▶ **Exercise directions**: Produce as output only the lines below starting at the line with "C9: 150pF (IC6/out, N_17)" and continuing through the line with "C2: 100nF (GND, VDD) -> 22nF (GND, VDD)", each one exactly as written.

▶ **Extracted material**:

=== Section Start ===

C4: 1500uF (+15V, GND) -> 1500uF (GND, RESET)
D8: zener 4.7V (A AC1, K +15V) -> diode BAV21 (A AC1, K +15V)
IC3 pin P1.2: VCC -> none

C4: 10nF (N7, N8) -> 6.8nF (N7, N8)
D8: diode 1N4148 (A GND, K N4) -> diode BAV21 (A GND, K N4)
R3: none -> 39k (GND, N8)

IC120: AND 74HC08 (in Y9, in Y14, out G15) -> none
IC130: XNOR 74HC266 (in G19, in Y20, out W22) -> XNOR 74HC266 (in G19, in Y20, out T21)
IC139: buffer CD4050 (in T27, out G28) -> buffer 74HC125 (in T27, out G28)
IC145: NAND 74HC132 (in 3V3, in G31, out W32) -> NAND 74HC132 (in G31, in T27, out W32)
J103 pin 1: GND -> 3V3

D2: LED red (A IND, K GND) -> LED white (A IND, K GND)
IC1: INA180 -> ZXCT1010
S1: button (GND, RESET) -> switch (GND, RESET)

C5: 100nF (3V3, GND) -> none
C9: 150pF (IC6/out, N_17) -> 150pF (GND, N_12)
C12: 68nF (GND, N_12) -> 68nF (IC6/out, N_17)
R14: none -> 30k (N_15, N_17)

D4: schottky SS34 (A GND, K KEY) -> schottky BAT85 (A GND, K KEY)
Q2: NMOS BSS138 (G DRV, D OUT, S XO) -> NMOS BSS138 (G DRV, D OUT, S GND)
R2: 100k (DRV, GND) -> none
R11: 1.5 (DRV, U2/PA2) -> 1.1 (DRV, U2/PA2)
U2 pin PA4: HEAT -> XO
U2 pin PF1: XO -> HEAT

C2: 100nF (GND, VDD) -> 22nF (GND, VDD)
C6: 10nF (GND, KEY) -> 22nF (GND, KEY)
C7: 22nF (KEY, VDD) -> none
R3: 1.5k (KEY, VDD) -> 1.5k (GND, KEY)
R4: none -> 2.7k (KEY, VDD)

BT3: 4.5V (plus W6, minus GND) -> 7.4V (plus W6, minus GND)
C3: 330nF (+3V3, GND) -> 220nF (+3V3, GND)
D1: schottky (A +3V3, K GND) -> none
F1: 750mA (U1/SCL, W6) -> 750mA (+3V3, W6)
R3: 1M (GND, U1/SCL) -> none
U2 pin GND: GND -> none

=== Section End ===

▶ **Solution to this task**:
C9: 150pF (IC6/out, N_17) -> 150pF (GND, N_12)
C12: 68nF (GND, N_12) -> 68nF (IC6/out, N_17)
R14: none -> 30k (N_15, N_17)

D4: schottky SS34 (A GND, K KEY) -> schottky BAT85 (A GND, K KEY)
Q2: NMOS BSS138 (G DRV, D OUT, S XO) -> NMOS BSS138 (G DRV, D OUT, S GND)
R2: 100k (DRV, GND) -> none
R11: 1.5 (DRV, U2/PA2) -> 1.1 (DRV, U2/PA2)
U2 pin PA4: HEAT -> XO
U2 pin PF1: XO -> HEAT

C2: 100nF (GND, VDD) -> 22nF (GND, VDD)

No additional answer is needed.